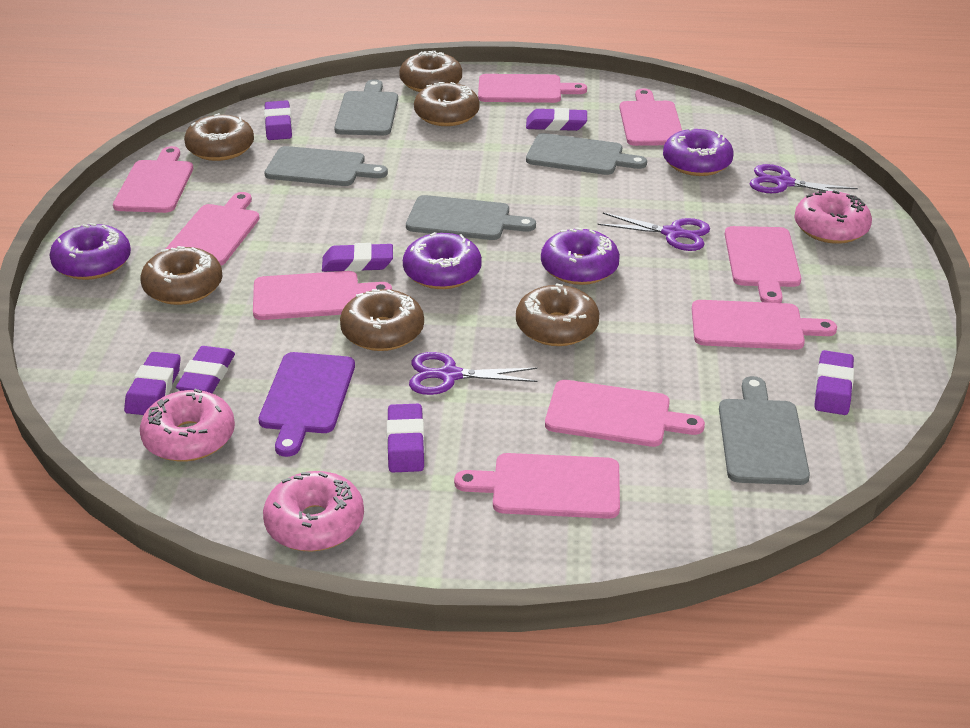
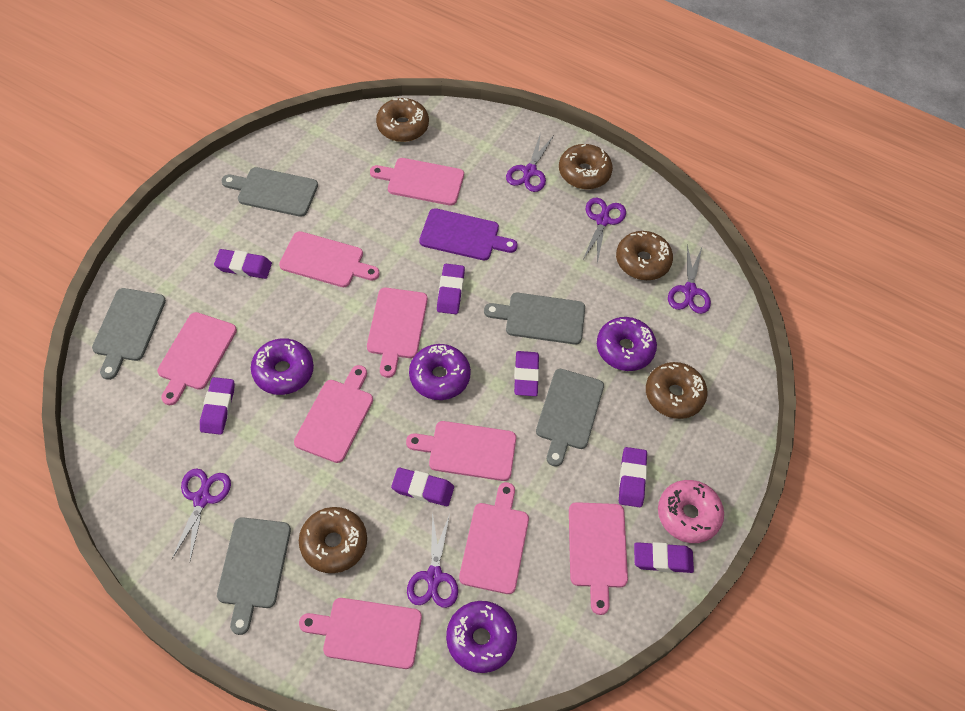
brown donut: 6 -> 5
pink donut: 3 -> 1
purple scissors: 3 -> 5

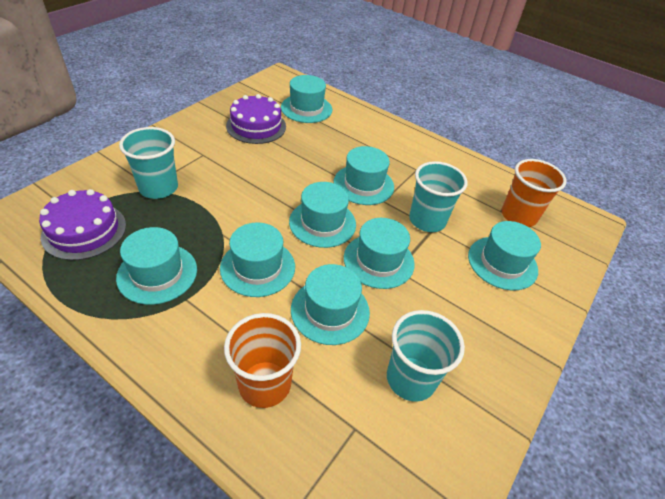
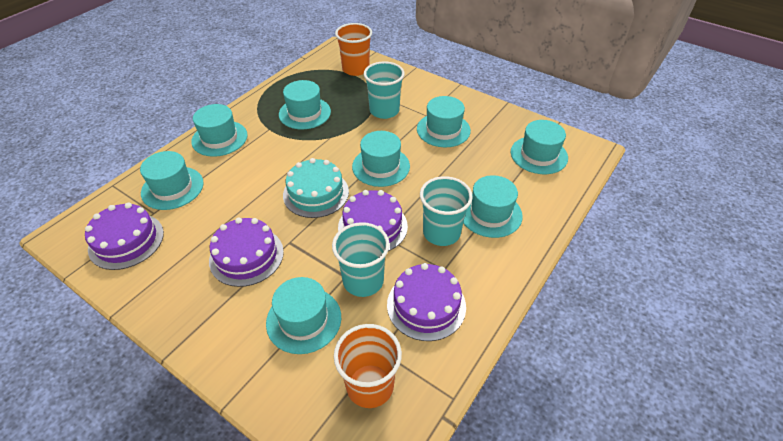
purple cake: 2 -> 4
turquoise cake: 0 -> 1

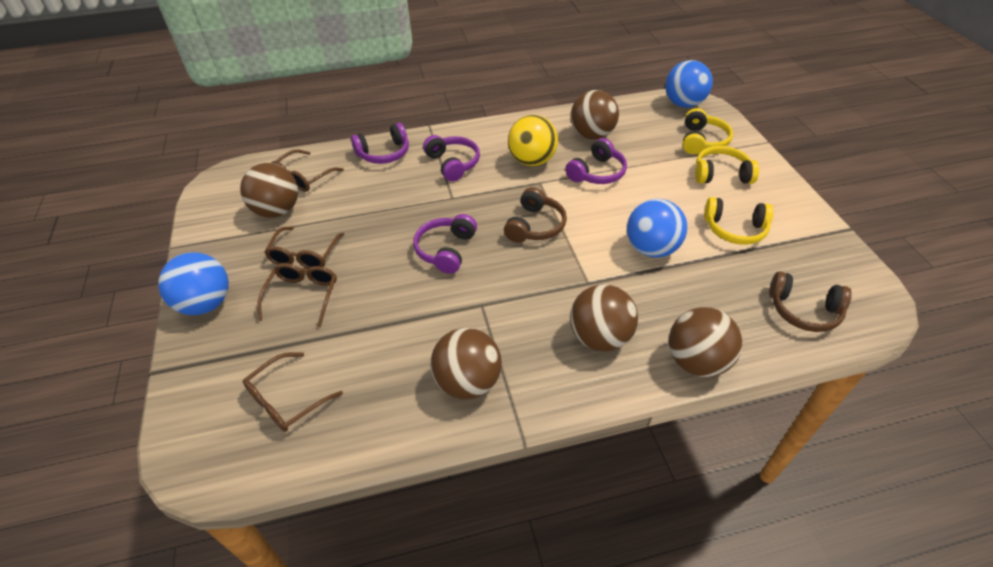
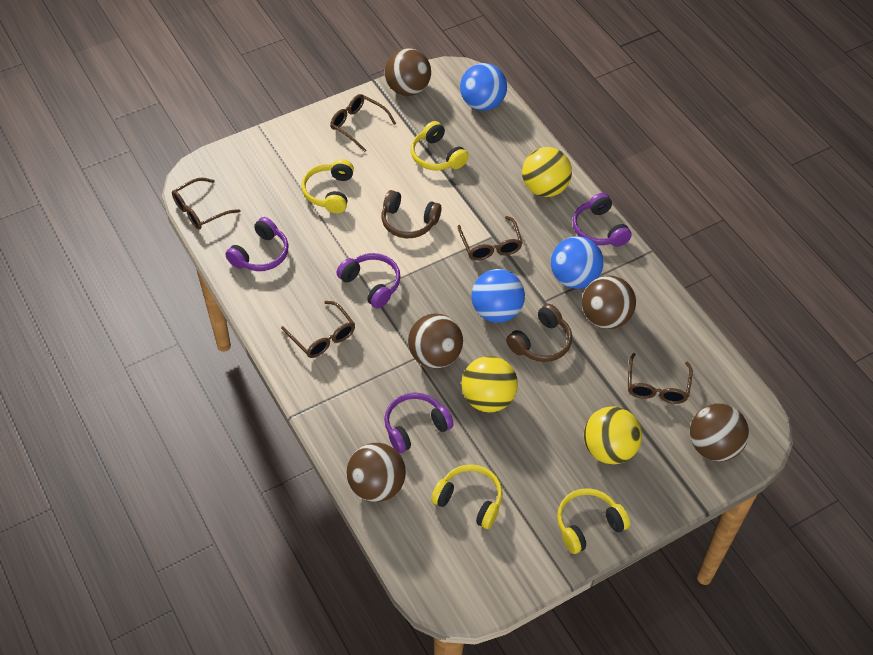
brown glasses: 4 -> 5
yellow ball: 1 -> 3
yellow headphones: 3 -> 4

------------------------------------------------------------

**EXERCISE INSTRUCTIONS**
Copy out each line of the records where the string "yellow" appears.

**ANSWER TO THIS PROBLEM**
yellow ball: 1 -> 3
yellow headphones: 3 -> 4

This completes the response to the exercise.